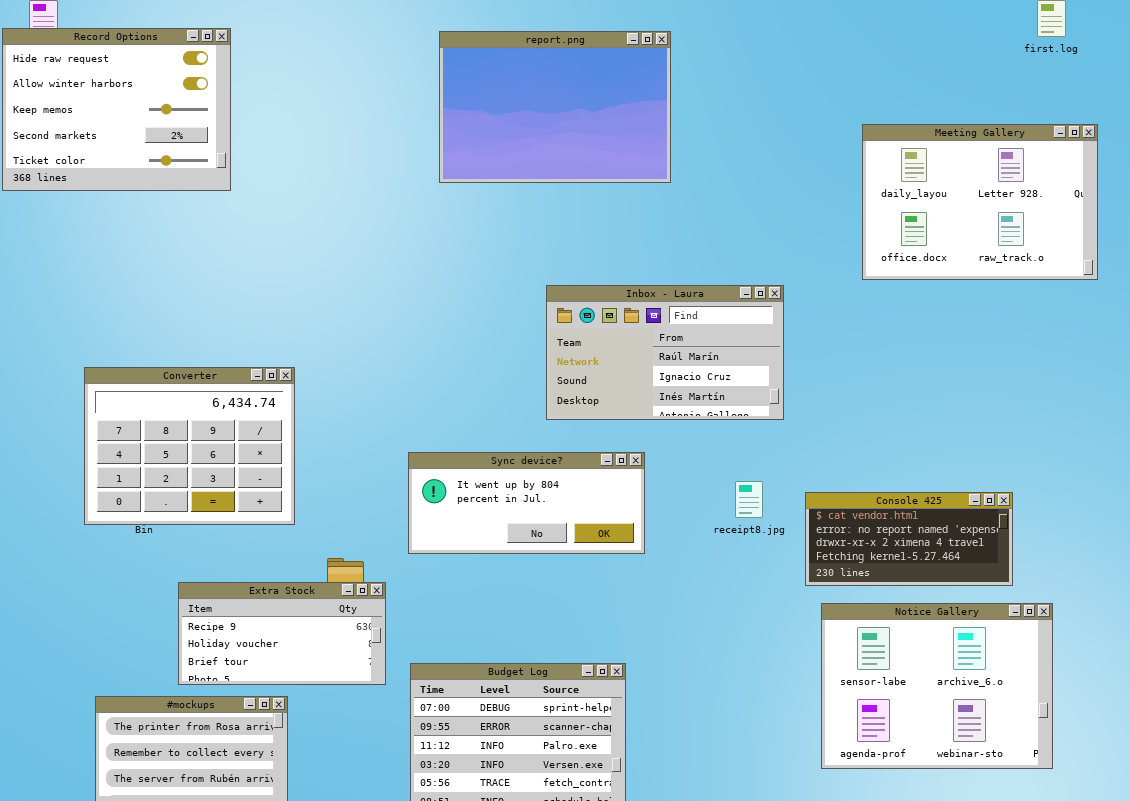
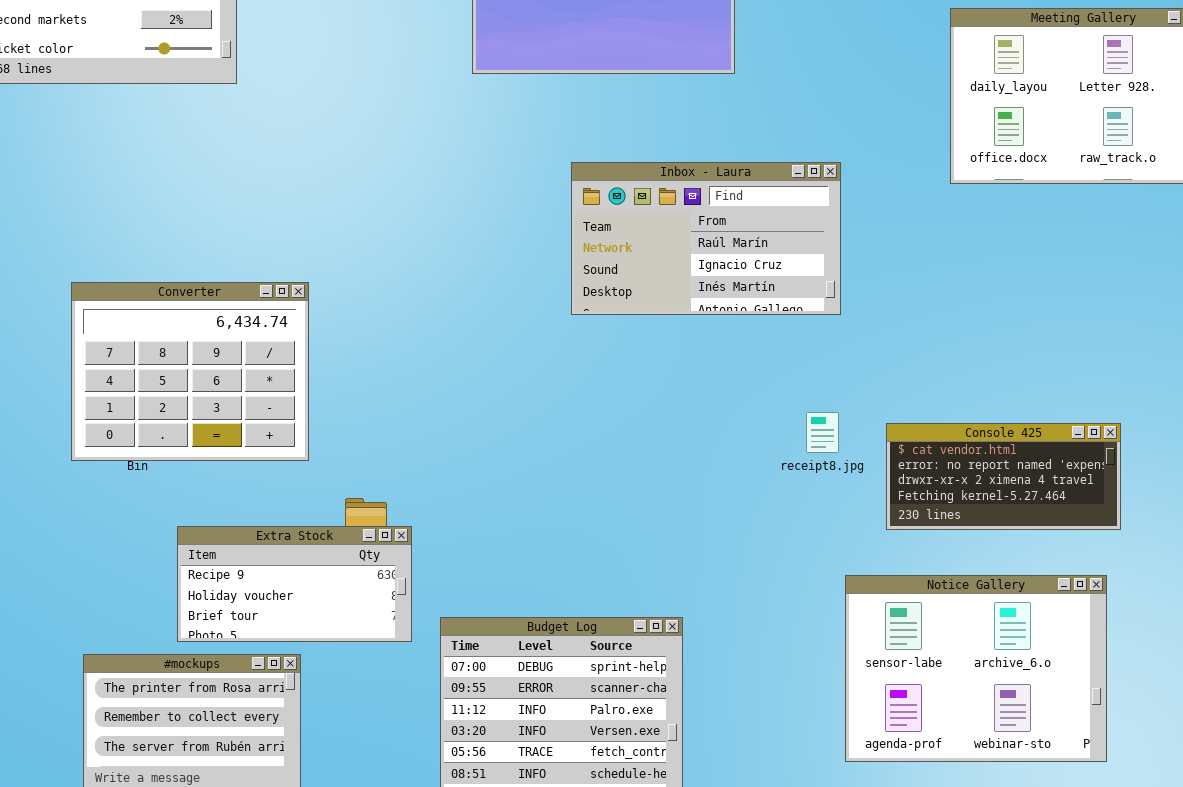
Inbox - Laura: [546,285,784,420] -> [571,162,841,315], moved
Sync device?: [408,452,645,554] -> none, closed
Notice Gallery: [821,603,1053,769] -> [845,575,1107,762], moved

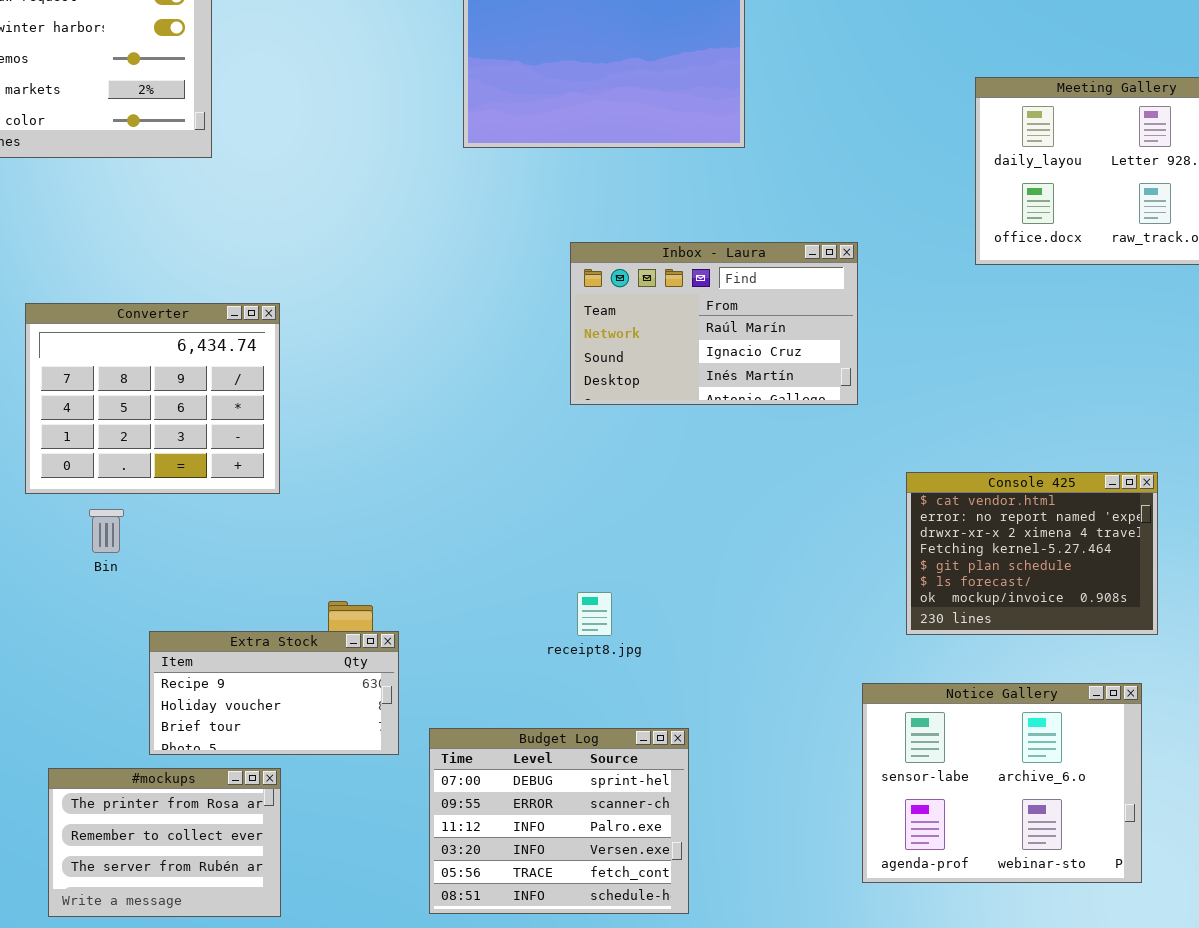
Converter: [71,282,309,461] -> [25,303,280,494], moved
receipt8.jpg: [806,412,839,453] -> [577,592,612,636], moved
Console 425: [886,423,1121,530] -> [906,472,1158,635], resized

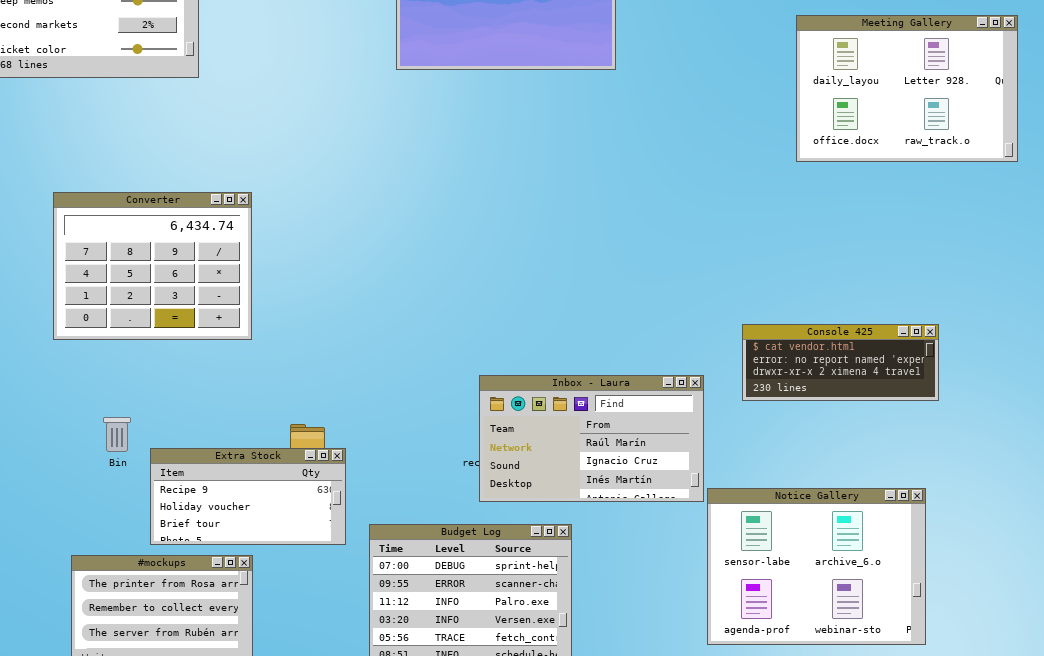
Inbox - Laura: [570,242,858,405] -> [479,375,704,502], moved
Console 425: [906,472,1158,635] -> [742,324,939,401], resized
Bin: [89,509,124,553] -> [103,417,131,452], moved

• _THE PROBLEM_
Using the records above, return verbatim only the part that opens with the line containing "Sync device?: [408,452,645,554]" and closes with the line containing "Console 425: [886,423,1121,530]"; pictures stay out.

• _REPLY TO THE TASK_
Sync device?: [408,452,645,554] -> none, closed
Notice Gallery: [821,603,1053,769] -> [845,575,1107,762], moved

Converter: [71,282,309,461] -> [25,303,280,494], moved
receipt8.jpg: [806,412,839,453] -> [577,592,612,636], moved
Console 425: [886,423,1121,530] -> [906,472,1158,635], resized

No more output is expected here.